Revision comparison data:
▶

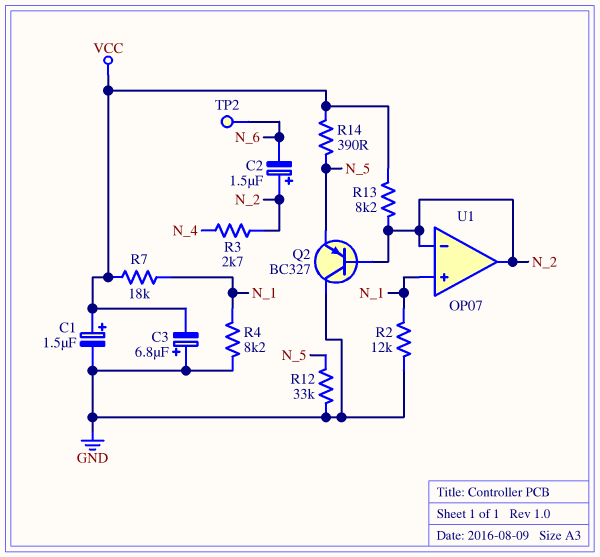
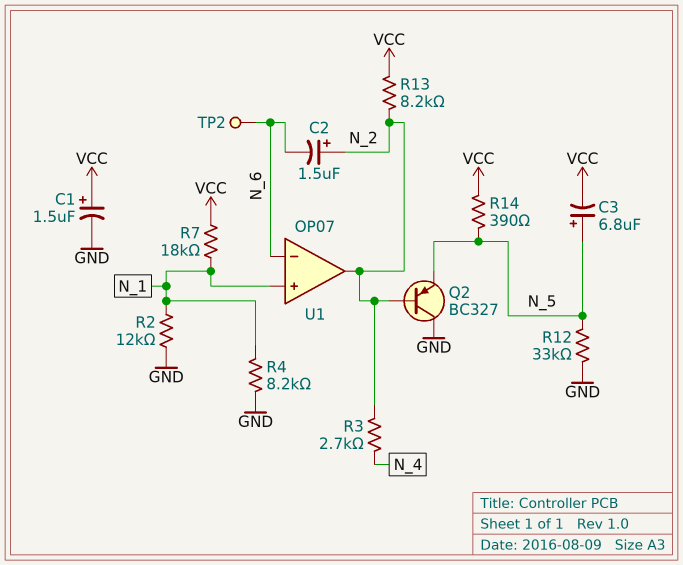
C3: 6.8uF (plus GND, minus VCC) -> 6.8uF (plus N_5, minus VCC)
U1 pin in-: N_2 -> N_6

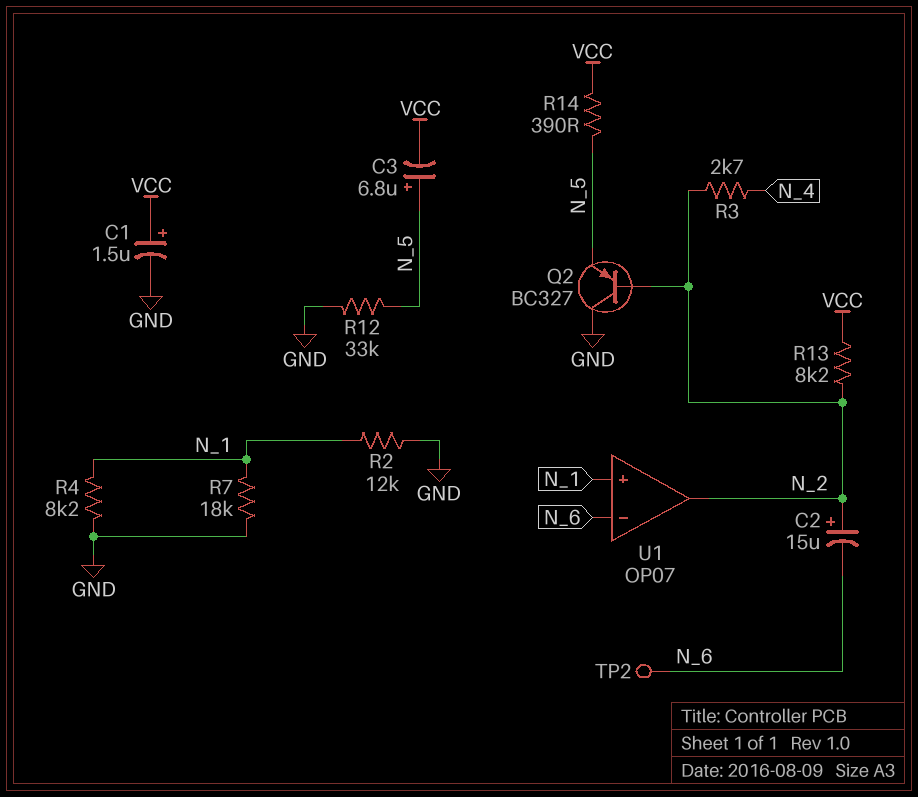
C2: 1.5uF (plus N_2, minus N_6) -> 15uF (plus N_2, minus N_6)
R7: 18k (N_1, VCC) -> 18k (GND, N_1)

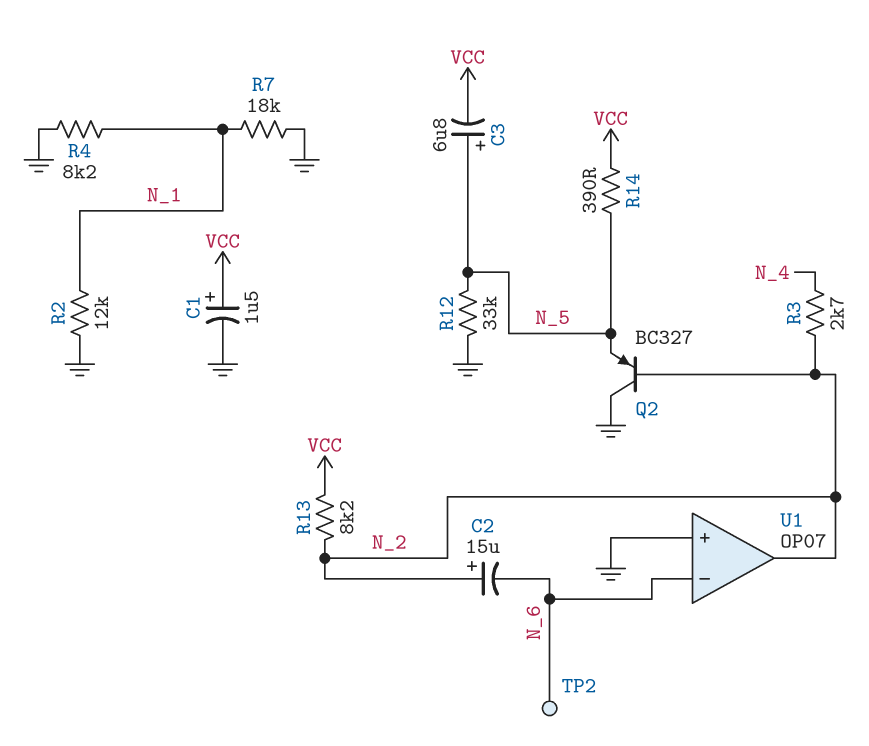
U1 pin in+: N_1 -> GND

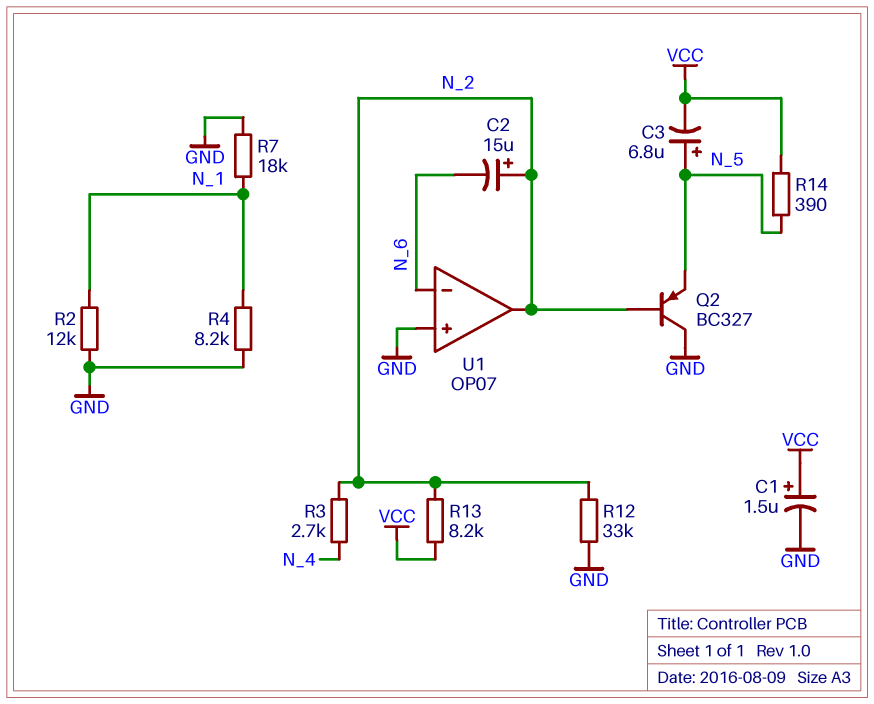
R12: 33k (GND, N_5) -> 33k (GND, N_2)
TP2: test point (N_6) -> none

◀

▶ _WORK INSTRUCTION_
With the pictures set aside, please write out all of the records above exactly.

▶ _RESPONSE BOX_
C3: 6.8uF (plus GND, minus VCC) -> 6.8uF (plus N_5, minus VCC)
U1 pin in-: N_2 -> N_6

C2: 1.5uF (plus N_2, minus N_6) -> 15uF (plus N_2, minus N_6)
R7: 18k (N_1, VCC) -> 18k (GND, N_1)

U1 pin in+: N_1 -> GND

R12: 33k (GND, N_5) -> 33k (GND, N_2)
TP2: test point (N_6) -> none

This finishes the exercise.